*** Material provided Section Begins ***

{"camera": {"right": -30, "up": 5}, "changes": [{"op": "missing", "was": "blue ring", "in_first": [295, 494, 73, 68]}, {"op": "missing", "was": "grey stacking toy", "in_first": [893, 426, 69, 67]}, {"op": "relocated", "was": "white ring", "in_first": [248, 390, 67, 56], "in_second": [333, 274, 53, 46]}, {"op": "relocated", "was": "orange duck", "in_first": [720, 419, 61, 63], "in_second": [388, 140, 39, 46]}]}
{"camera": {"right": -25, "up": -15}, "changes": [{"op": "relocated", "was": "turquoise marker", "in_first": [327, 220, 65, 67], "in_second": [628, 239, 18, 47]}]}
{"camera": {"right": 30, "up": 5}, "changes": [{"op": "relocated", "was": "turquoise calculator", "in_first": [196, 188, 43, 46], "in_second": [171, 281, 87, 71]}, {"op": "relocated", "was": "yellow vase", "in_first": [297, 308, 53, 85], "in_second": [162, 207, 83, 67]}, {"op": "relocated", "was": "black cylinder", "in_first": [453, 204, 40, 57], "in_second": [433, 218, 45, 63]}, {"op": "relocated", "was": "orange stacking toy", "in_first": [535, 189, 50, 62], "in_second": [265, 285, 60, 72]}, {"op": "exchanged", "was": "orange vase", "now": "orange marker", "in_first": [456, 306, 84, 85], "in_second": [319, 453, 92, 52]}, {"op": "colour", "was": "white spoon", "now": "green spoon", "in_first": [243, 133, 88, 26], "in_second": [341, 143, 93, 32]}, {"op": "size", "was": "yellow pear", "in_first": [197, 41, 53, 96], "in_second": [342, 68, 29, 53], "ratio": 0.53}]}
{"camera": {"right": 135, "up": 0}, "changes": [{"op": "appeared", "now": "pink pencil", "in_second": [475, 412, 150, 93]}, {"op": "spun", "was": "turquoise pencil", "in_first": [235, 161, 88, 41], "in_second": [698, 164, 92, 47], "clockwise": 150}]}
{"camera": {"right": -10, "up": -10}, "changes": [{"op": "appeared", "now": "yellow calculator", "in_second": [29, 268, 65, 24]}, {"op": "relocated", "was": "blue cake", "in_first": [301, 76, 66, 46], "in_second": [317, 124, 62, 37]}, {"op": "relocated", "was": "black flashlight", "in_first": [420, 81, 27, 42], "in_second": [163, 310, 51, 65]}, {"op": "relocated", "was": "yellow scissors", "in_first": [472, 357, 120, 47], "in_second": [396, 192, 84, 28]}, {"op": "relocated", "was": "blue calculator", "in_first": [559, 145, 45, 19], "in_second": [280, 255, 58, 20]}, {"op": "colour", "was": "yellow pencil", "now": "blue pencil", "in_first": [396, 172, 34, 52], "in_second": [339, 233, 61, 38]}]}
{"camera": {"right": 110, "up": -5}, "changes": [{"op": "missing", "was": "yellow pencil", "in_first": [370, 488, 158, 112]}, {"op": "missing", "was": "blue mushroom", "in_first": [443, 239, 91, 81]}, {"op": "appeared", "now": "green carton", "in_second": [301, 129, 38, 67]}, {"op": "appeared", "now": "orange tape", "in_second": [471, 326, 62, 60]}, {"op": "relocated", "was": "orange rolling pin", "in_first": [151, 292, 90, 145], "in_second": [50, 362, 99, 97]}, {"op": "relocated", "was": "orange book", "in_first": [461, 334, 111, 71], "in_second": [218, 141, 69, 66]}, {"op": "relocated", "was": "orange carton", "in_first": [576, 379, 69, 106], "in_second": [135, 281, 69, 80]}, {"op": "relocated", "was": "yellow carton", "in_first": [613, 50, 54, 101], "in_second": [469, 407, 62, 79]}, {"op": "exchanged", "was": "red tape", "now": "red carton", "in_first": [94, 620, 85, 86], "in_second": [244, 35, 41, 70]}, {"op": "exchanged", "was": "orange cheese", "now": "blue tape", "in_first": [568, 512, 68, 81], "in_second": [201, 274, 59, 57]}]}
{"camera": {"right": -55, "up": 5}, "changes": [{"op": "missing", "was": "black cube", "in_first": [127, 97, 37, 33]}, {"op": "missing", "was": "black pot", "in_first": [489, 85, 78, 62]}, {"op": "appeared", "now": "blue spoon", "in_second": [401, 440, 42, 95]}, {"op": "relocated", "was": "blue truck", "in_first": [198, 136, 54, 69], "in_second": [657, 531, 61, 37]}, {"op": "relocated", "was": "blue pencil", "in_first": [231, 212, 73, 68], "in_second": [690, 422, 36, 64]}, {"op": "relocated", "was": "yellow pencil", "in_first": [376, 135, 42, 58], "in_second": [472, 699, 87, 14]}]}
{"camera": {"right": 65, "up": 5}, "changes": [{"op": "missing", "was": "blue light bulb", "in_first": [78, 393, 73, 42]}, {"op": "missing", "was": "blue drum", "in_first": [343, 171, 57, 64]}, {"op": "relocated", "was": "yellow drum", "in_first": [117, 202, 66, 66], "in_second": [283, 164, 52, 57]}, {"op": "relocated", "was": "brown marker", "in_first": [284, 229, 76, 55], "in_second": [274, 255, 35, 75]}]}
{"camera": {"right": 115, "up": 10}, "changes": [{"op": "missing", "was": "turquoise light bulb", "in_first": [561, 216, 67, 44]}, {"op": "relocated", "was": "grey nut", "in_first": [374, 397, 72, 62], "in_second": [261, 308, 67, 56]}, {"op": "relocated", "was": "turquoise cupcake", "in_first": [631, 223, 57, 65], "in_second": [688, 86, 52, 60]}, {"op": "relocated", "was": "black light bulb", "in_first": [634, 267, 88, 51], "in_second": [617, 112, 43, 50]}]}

*** Material provided Section Ends ***

Write down only the number of lines that contain the string "stacking" in the listing.

2